[What is expected]:
From the entries below, copy exactly the lines from the one that contains "camera: 65 degrees left, 10 degrees down" through the one that contains "green camera [355,163,393,213] -> none", both included, and only those.

[Data provided]:
....

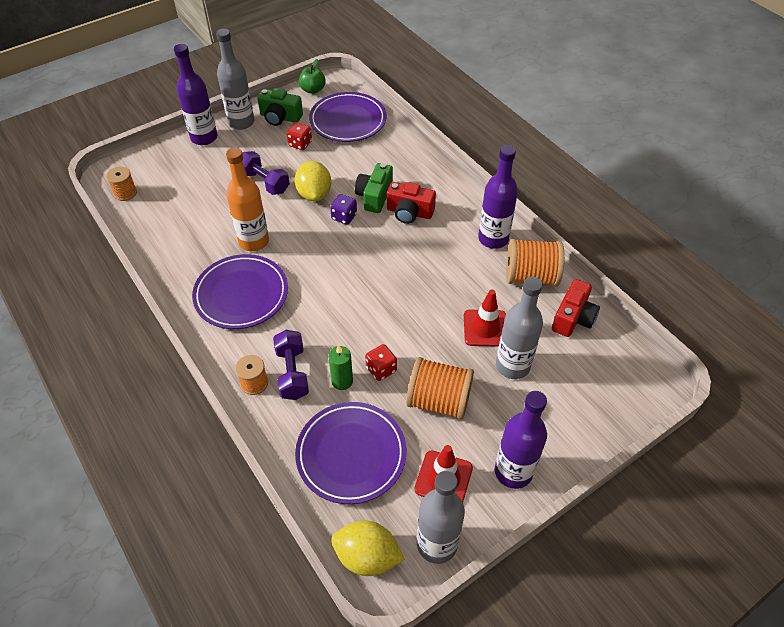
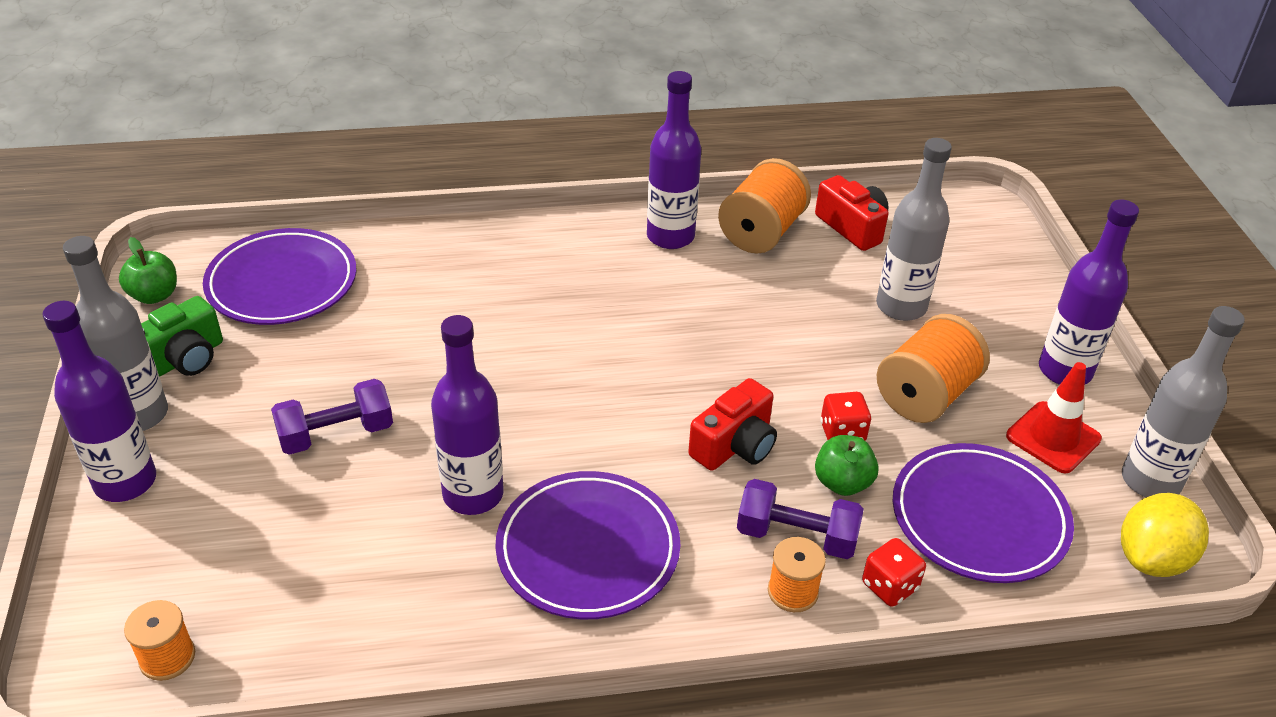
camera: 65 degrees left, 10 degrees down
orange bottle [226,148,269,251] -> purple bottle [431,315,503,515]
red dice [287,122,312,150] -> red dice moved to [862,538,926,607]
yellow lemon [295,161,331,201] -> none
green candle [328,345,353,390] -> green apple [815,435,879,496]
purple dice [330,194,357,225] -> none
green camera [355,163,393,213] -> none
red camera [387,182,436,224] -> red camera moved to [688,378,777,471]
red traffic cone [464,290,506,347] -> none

....

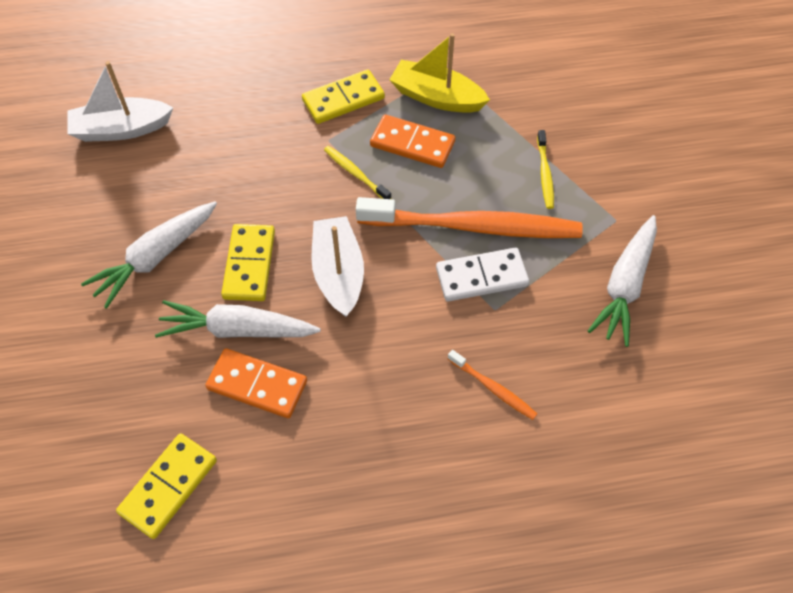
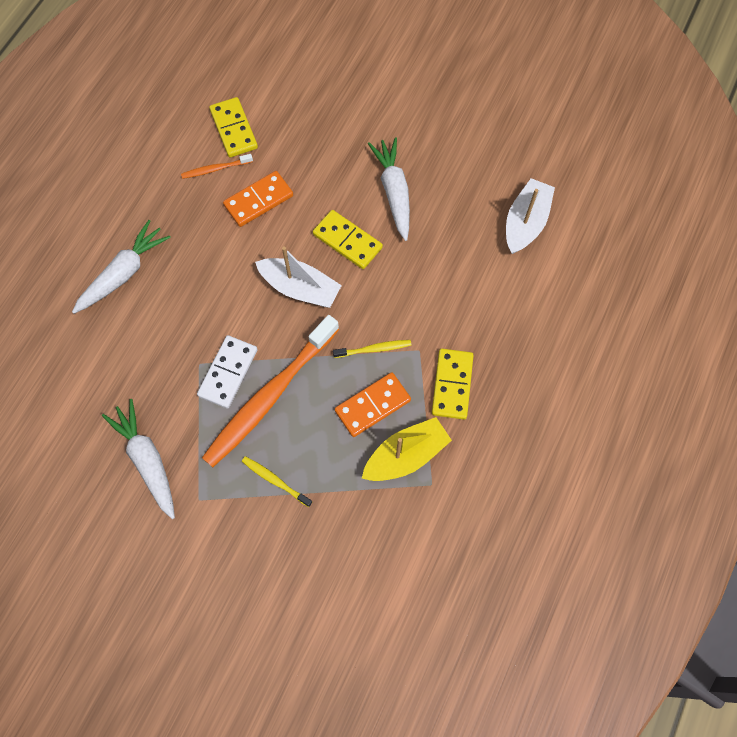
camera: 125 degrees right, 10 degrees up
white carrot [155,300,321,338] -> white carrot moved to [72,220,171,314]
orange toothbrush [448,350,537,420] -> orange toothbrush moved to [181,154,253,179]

....

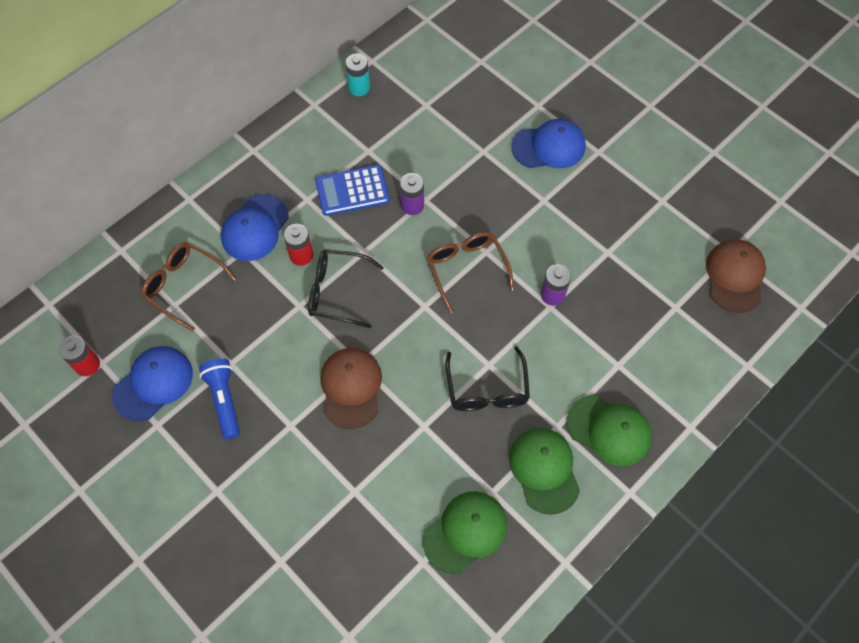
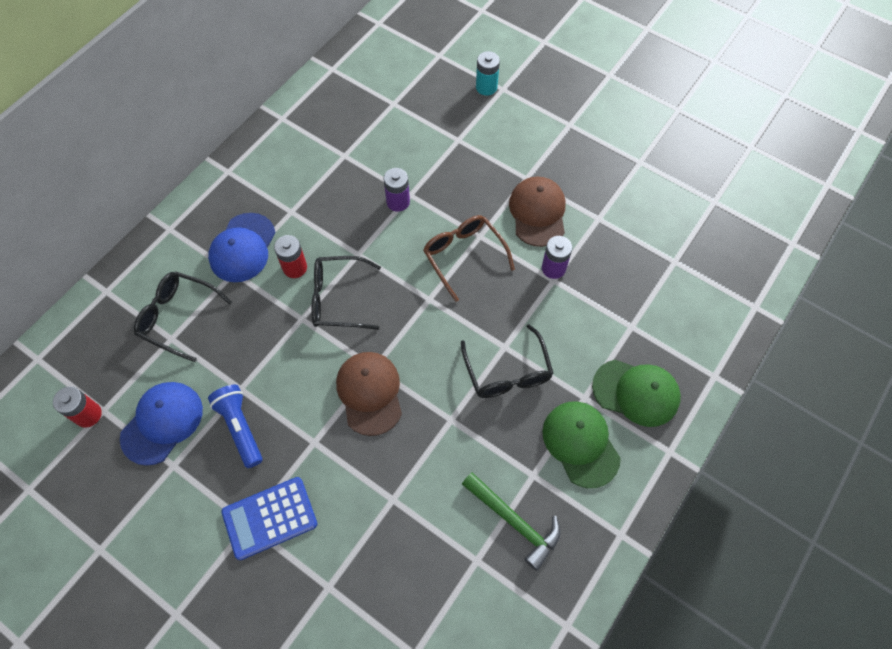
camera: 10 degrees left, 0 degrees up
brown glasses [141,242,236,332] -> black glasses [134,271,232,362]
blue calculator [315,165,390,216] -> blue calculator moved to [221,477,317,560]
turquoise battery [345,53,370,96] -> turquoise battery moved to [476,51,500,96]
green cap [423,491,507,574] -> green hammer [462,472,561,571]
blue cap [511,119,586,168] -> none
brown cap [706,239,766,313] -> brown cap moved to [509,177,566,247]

....

[Response for this exercise]:
camera: 65 degrees left, 10 degrees down
orange bottle [226,148,269,251] -> purple bottle [431,315,503,515]
red dice [287,122,312,150] -> red dice moved to [862,538,926,607]
yellow lemon [295,161,331,201] -> none
green candle [328,345,353,390] -> green apple [815,435,879,496]
purple dice [330,194,357,225] -> none
green camera [355,163,393,213] -> none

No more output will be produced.